• _Directions for this task_
Your answer should be the line that contains "to (274 110)" and each line after it, restated word for word through the final line of the entries.

• _Object change descriptions_
- - - - - - -
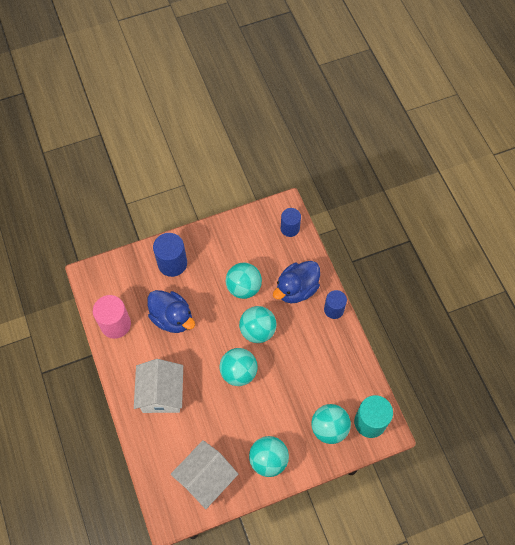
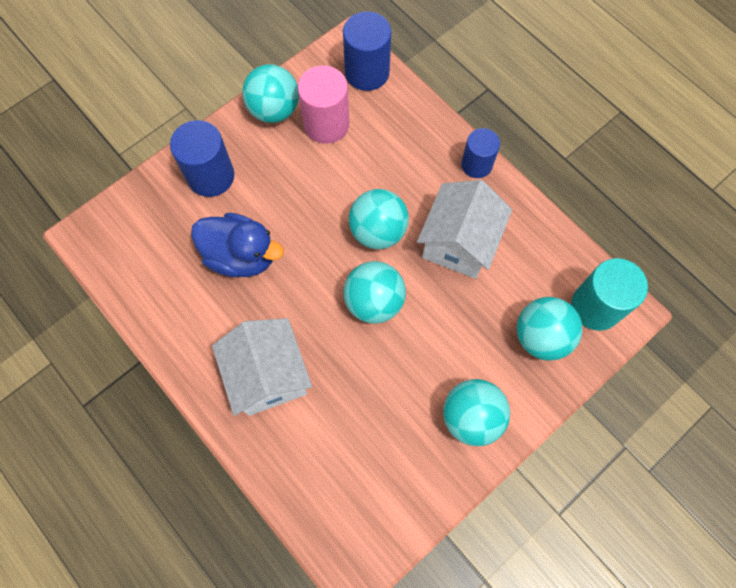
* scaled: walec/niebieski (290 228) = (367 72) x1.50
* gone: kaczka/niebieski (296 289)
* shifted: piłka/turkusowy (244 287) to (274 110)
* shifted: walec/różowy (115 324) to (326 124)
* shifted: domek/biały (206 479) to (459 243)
- - - - - - -
• _Answer section_
* shifted: piłka/turkusowy (244 287) to (274 110)
* shifted: walec/różowy (115 324) to (326 124)
* shifted: domek/biały (206 479) to (459 243)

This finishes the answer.